(Task directions): Omit any picture, and return the remaining data exactly as written.

(Data below):
□ □ □

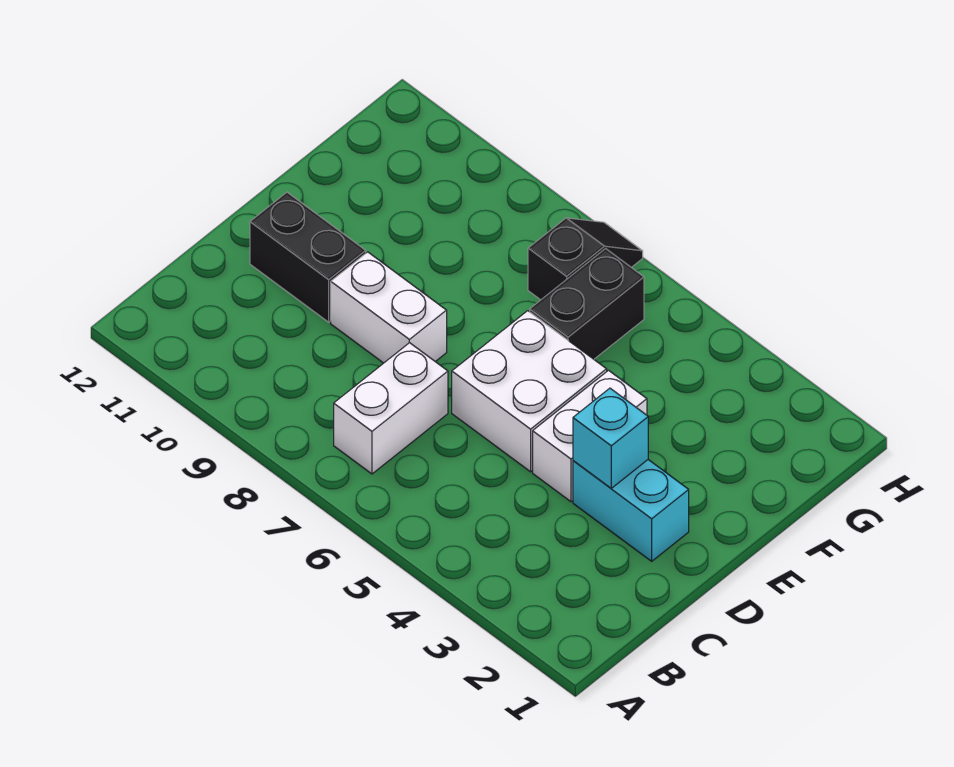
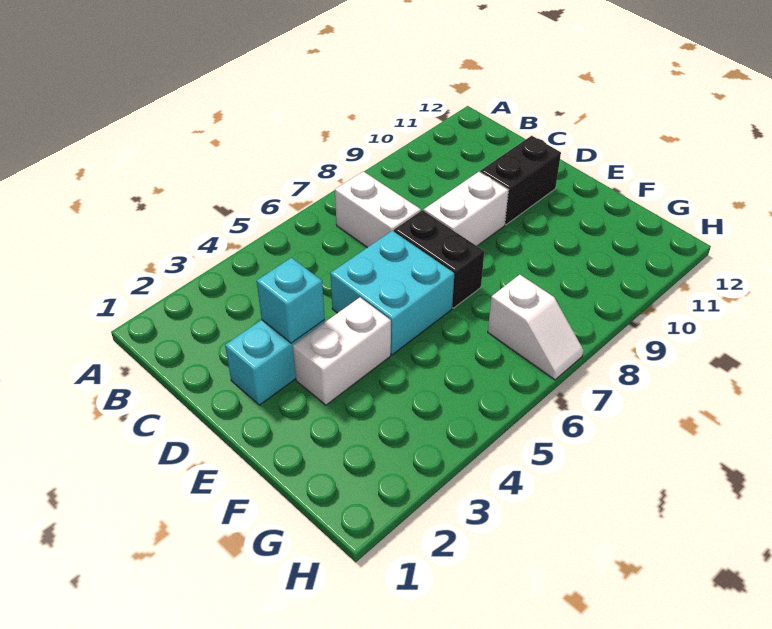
white brick D4:E4 level 1 -> white brick E3:E4 level 1
white brick D5:E6 level 1 -> cyan brick D5:E6 level 1
black brick F6:G6 level 1 -> black brick D7:E7 level 1
black slope G7:H7 level 1 top G -> white slope G7:H7 level 1 top G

□ □ □

(Finished exercise):
white brick D4:E4 level 1 -> white brick E3:E4 level 1
white brick D5:E6 level 1 -> cyan brick D5:E6 level 1
black brick F6:G6 level 1 -> black brick D7:E7 level 1
black slope G7:H7 level 1 top G -> white slope G7:H7 level 1 top G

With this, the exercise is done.